● EXERCISE AIM:
The records below need to be repeated exactly, though not their pictures.

● Dataset entries:
+---+
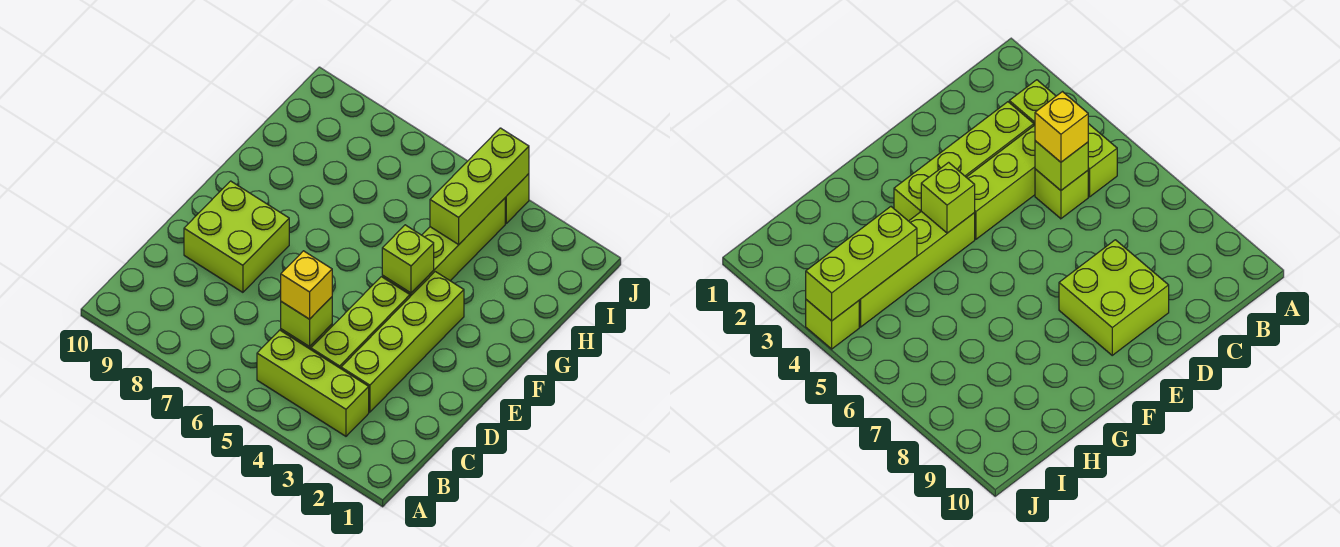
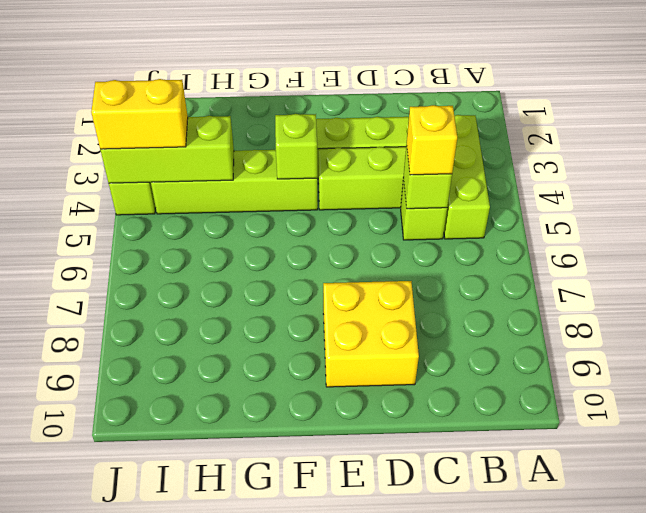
lime brick D8:E9 level 1 -> yellow brick D8:E9 level 1
none -> yellow brick I4:J4 level 3

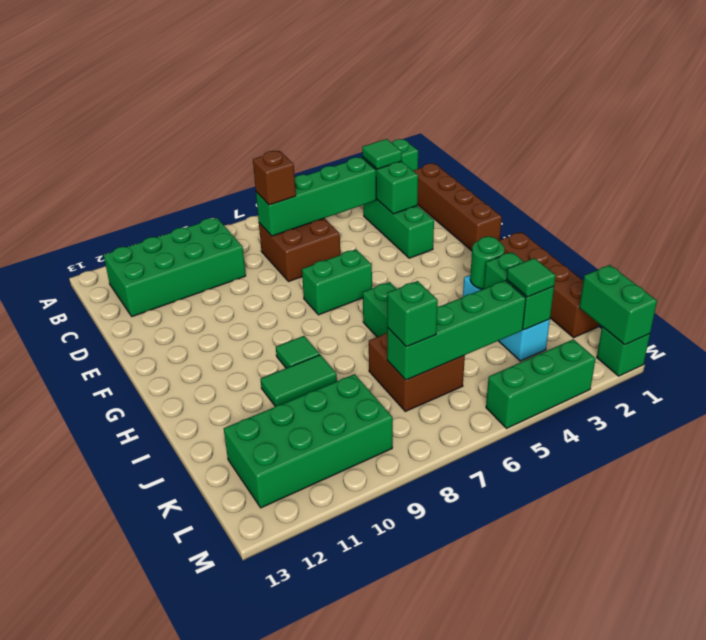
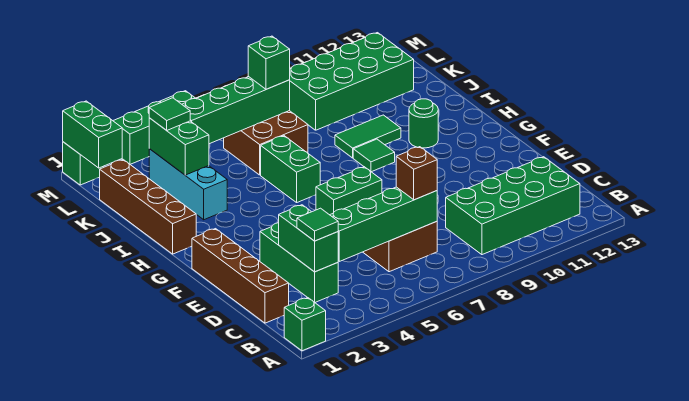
green round brick I3 level 2 -> green round brick H11 level 1

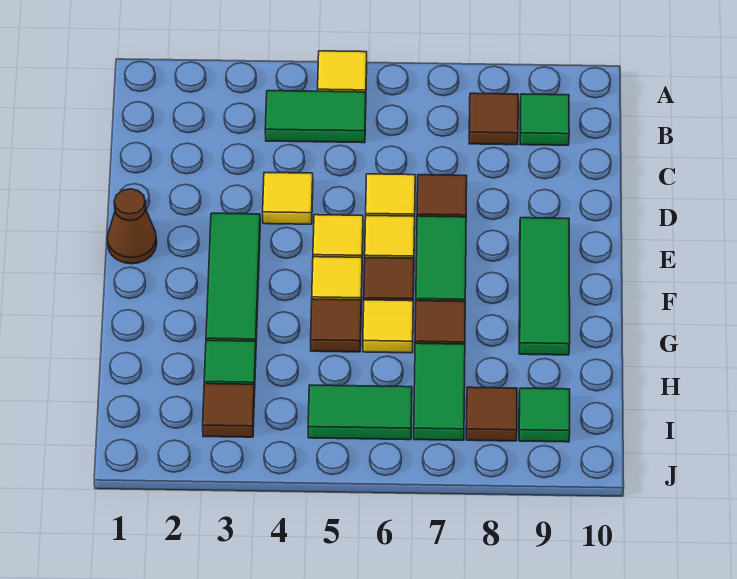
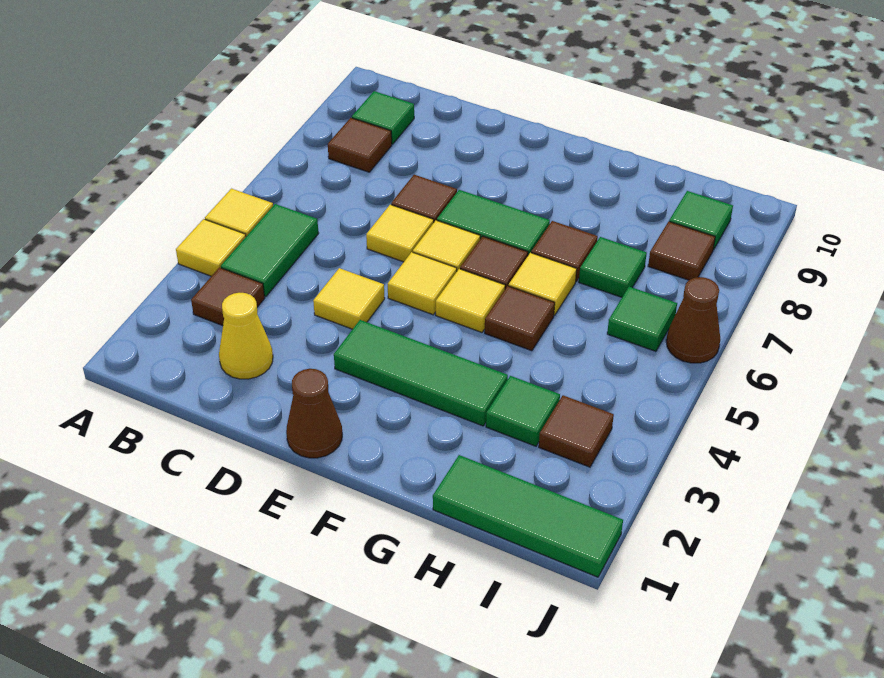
none -> yellow tile A4 level 1
none -> brown tile B3 level 1
none -> yellow cone C2 level 1
green tile E9:G9 level 1 -> green tile H1:J1 level 1
green tile H7:I7 level 1 -> green tile H7 level 1
green tile I5:I6 level 1 -> green tile I6 level 1
none -> brown cone J6 level 1

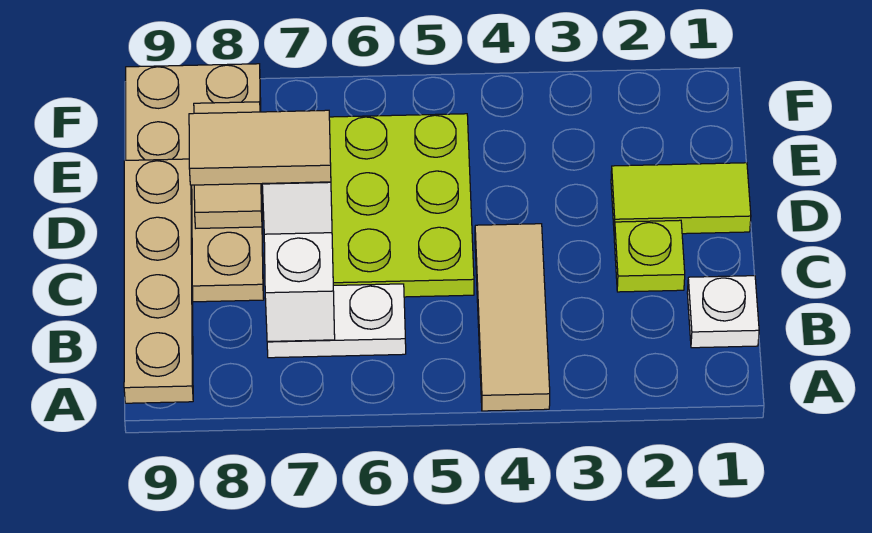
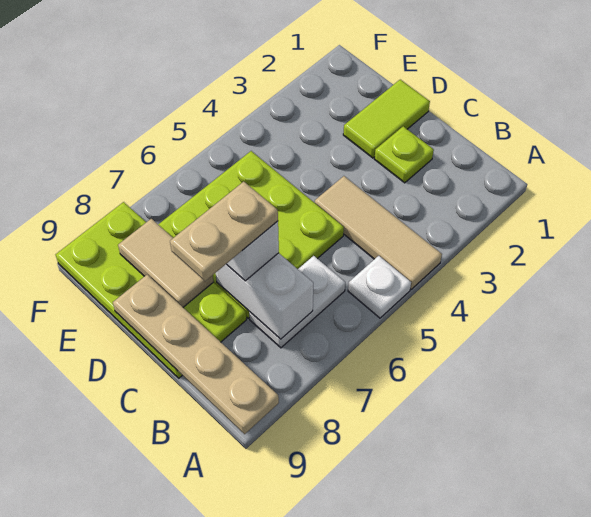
white plate B1 level 1 -> white plate A5 level 1
tan tile C7:C8 level 4 -> tan plate C7:C8 level 4
tan plate C8:F9 level 1 -> lime plate C8:F9 level 1

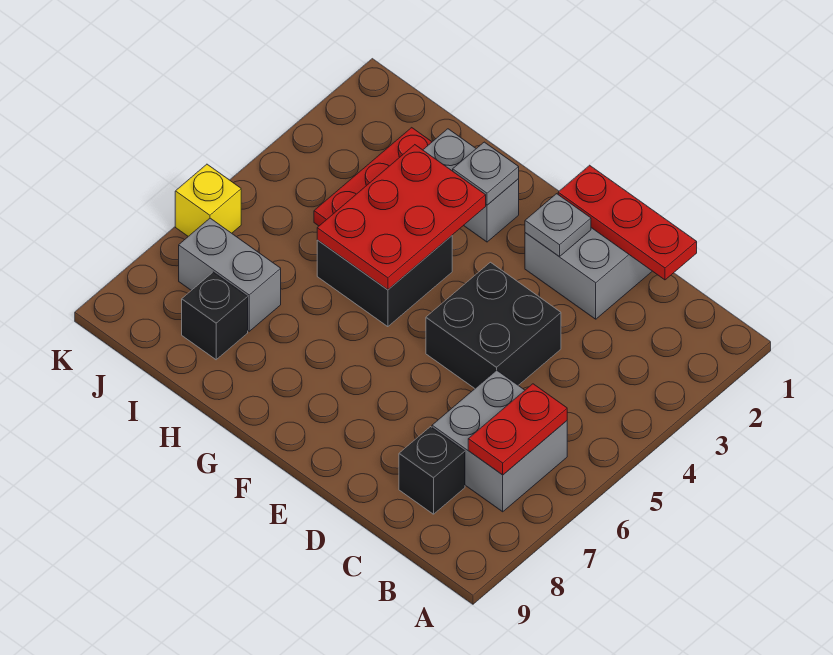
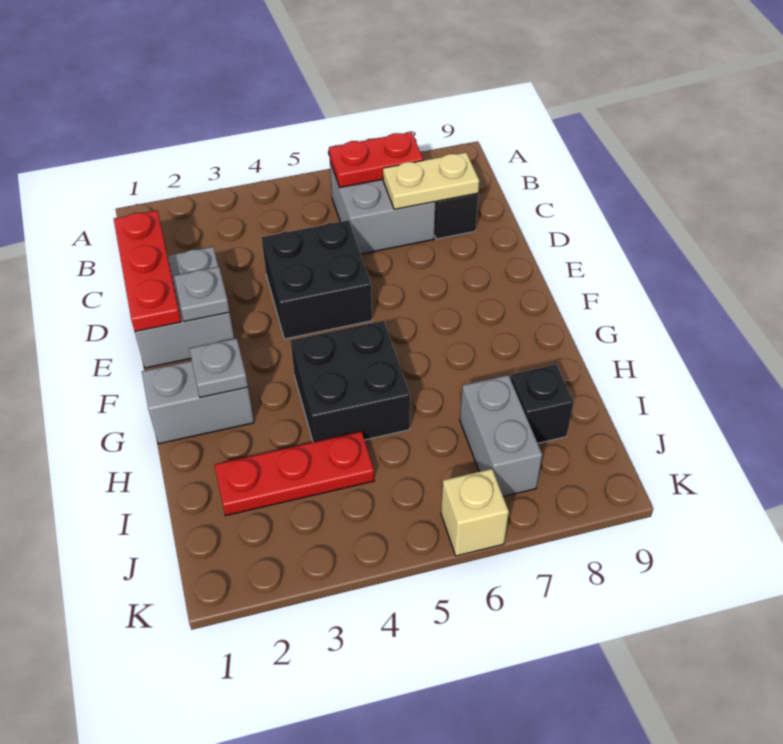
none -> tan plate C7:C8 level 2
grey brick G2:H2 level 1 -> grey brick G1:G2 level 1
red plate G3:H5 level 2 -> none
yellow brick K6 level 1 -> tan brick K6 level 1

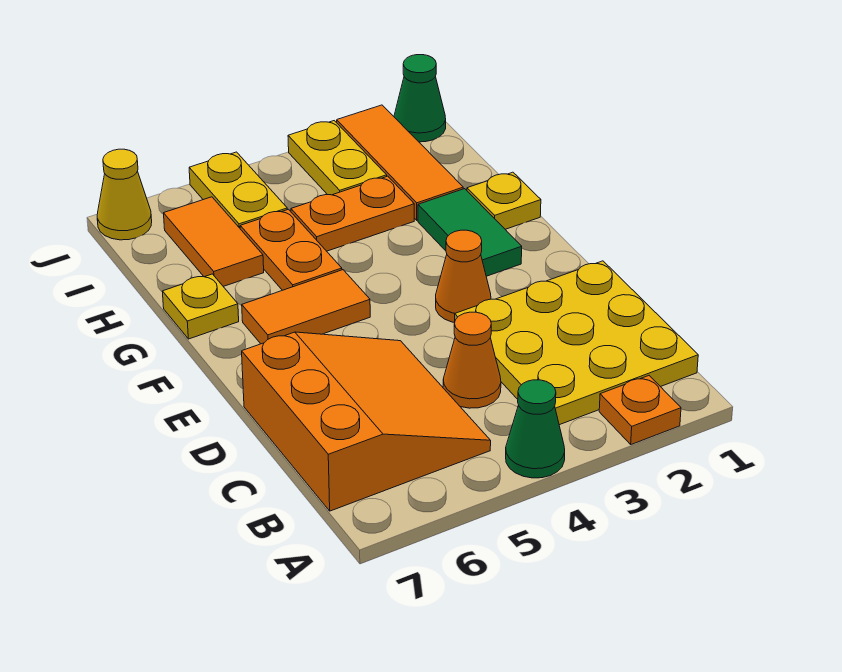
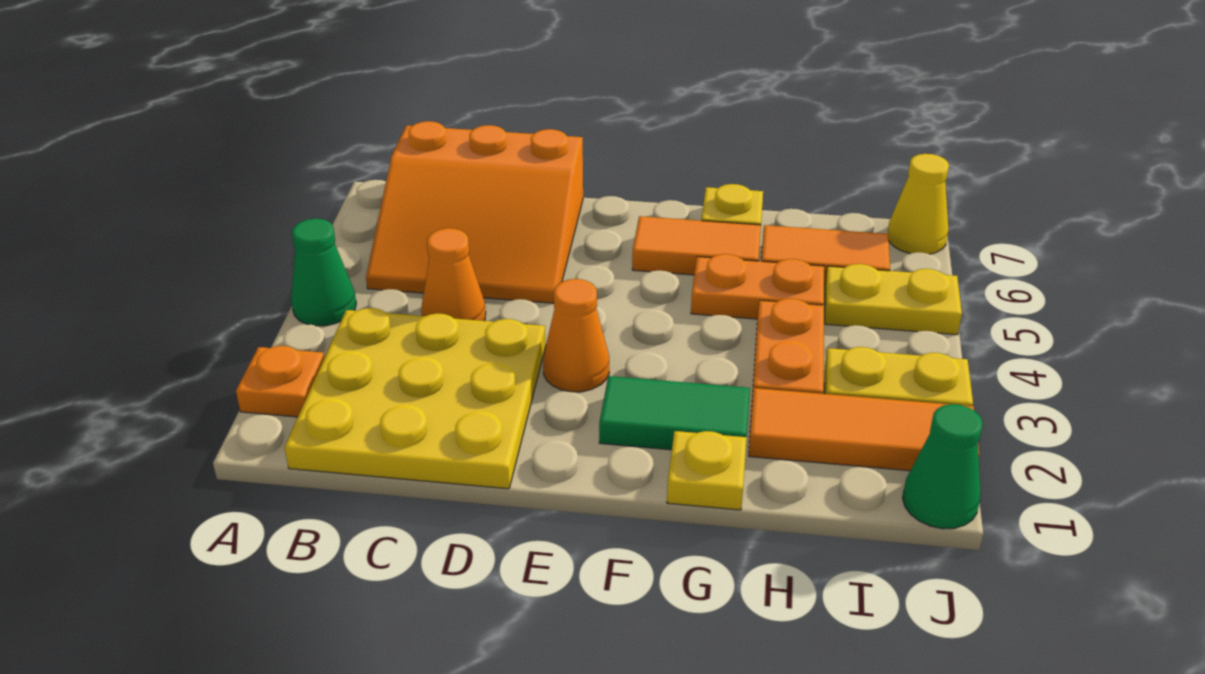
orange tile F5:F6 level 1 -> orange tile F6:G6 level 1

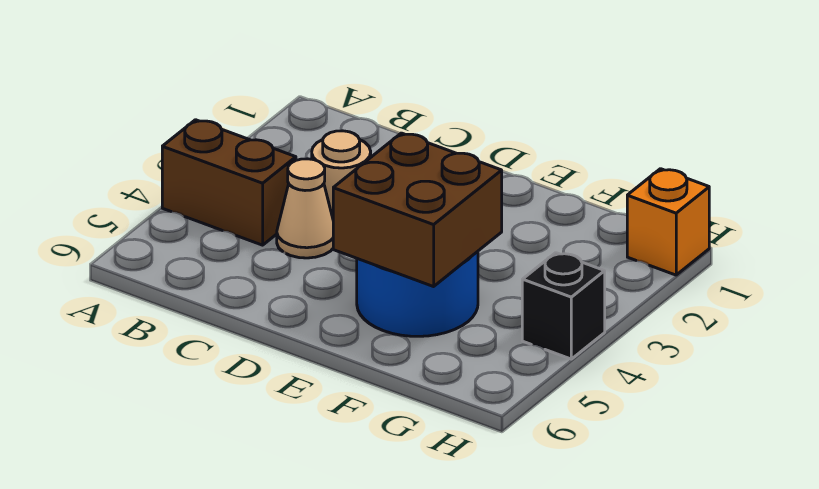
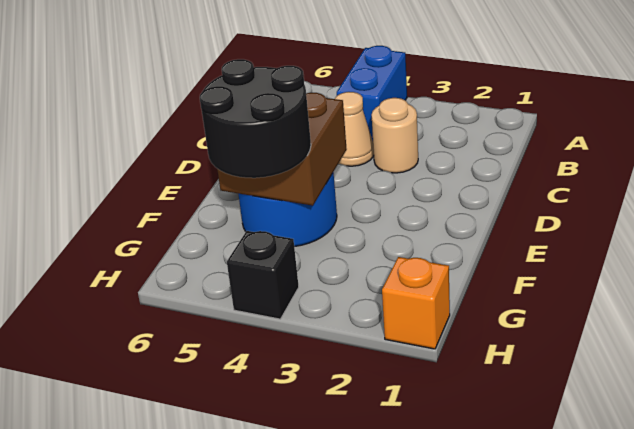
brown brick A4:B4 level 1 -> blue brick A4:B4 level 1
none -> black round brick F4:G5 level 3

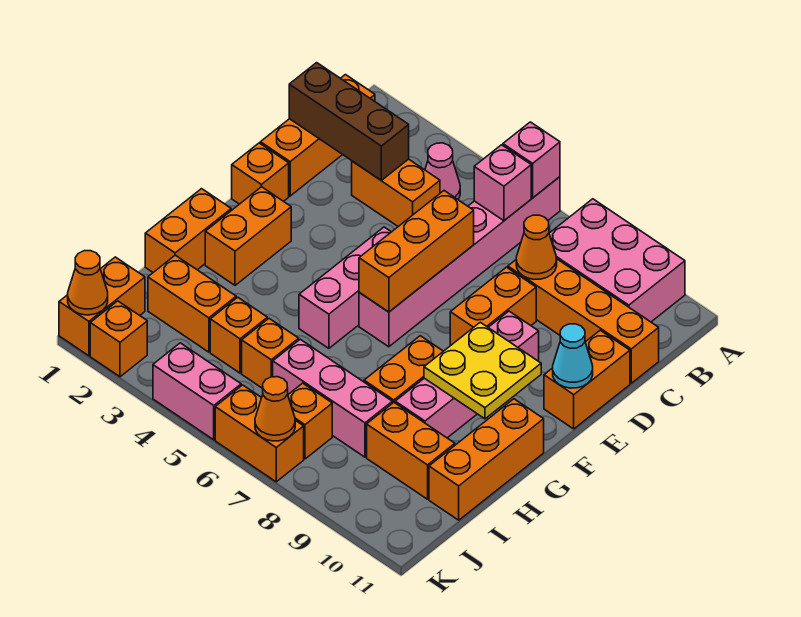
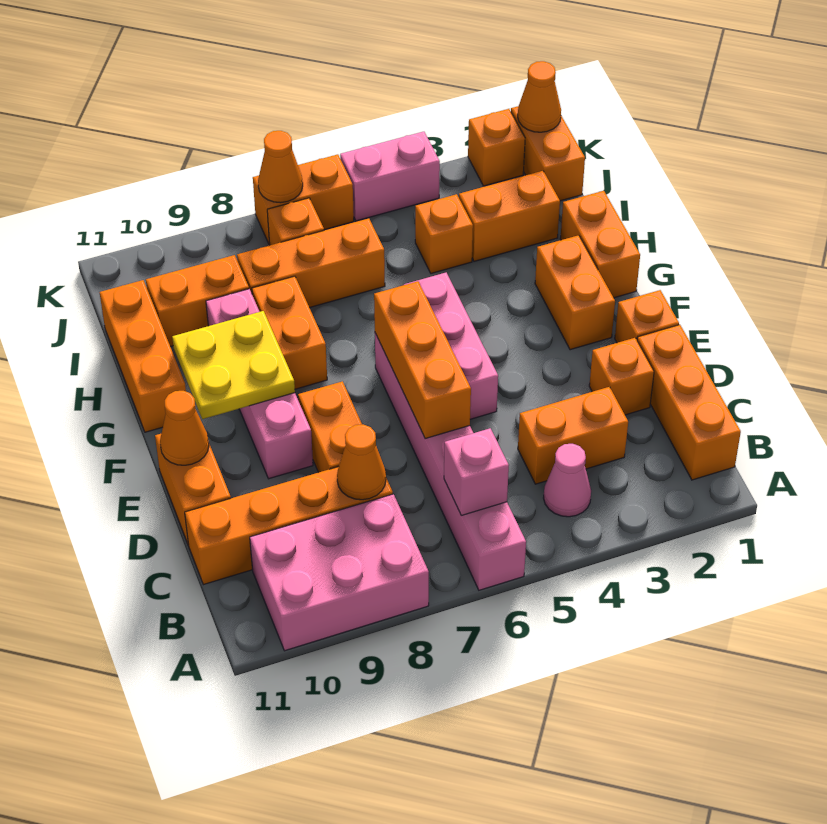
pink brick A6 level 2 -> none
brown brick C1:C3 level 2 -> none
cyan cone E11 level 2 -> orange cone E11 level 2
orange brick I5 level 1 -> orange brick D2 level 1
pink brick I6:I8 level 1 -> orange brick I6:I8 level 1

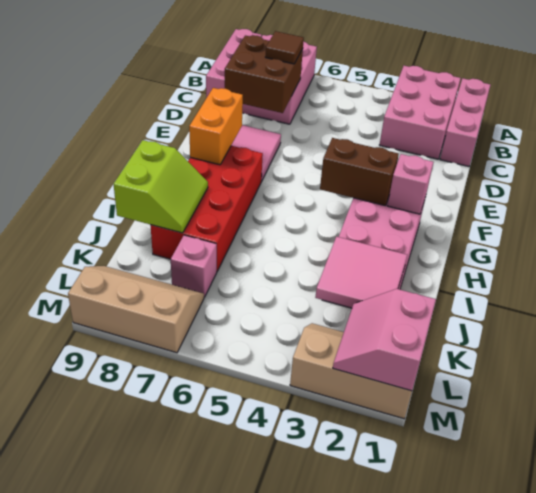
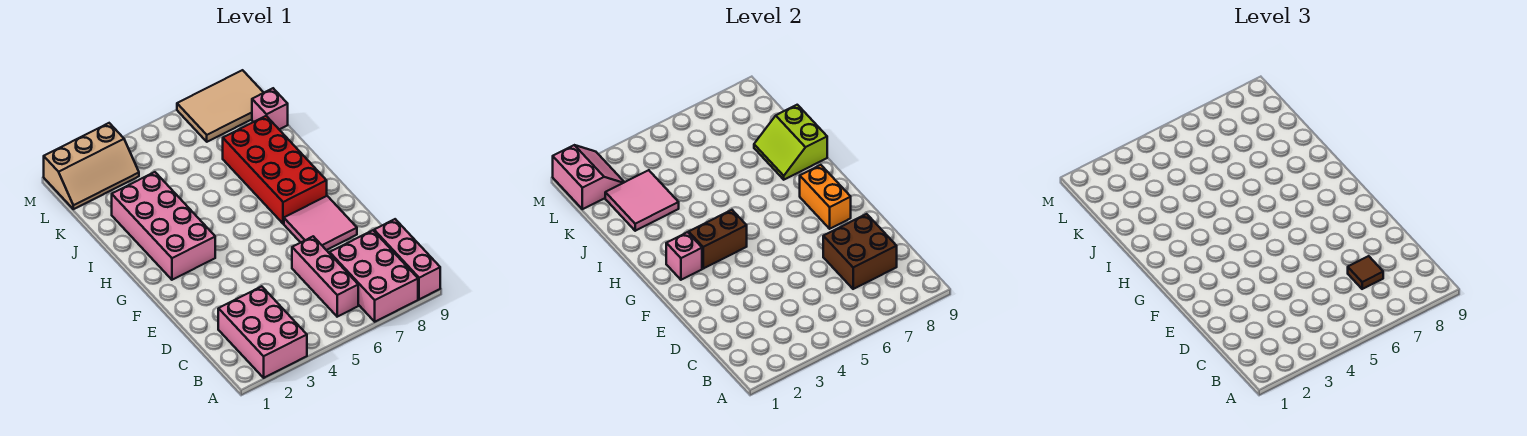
pink brick A1:C1 level 1 -> pink brick B6:D6 level 1
pink brick K7 level 1 -> pink brick K9 level 1
tan slope L7:M9 level 1 top M -> tan tile L7:M9 level 1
+---+
● PROBLEM SOLUTION:
lime brick D8:E9 level 1 -> yellow brick D8:E9 level 1
none -> yellow brick I4:J4 level 3

green round brick I3 level 2 -> green round brick H11 level 1

none -> yellow tile A4 level 1
none -> brown tile B3 level 1
none -> yellow cone C2 level 1
green tile E9:G9 level 1 -> green tile H1:J1 level 1
green tile H7:I7 level 1 -> green tile H7 level 1
green tile I5:I6 level 1 -> green tile I6 level 1
none -> brown cone J6 level 1

white plate B1 level 1 -> white plate A5 level 1
tan tile C7:C8 level 4 -> tan plate C7:C8 level 4
tan plate C8:F9 level 1 -> lime plate C8:F9 level 1

none -> tan plate C7:C8 level 2
grey brick G2:H2 level 1 -> grey brick G1:G2 level 1
red plate G3:H5 level 2 -> none
yellow brick K6 level 1 -> tan brick K6 level 1

orange tile F5:F6 level 1 -> orange tile F6:G6 level 1

brown brick A4:B4 level 1 -> blue brick A4:B4 level 1
none -> black round brick F4:G5 level 3

pink brick A6 level 2 -> none
brown brick C1:C3 level 2 -> none
cyan cone E11 level 2 -> orange cone E11 level 2
orange brick I5 level 1 -> orange brick D2 level 1
pink brick I6:I8 level 1 -> orange brick I6:I8 level 1

pink brick A1:C1 level 1 -> pink brick B6:D6 level 1
pink brick K7 level 1 -> pink brick K9 level 1
tan slope L7:M9 level 1 top M -> tan tile L7:M9 level 1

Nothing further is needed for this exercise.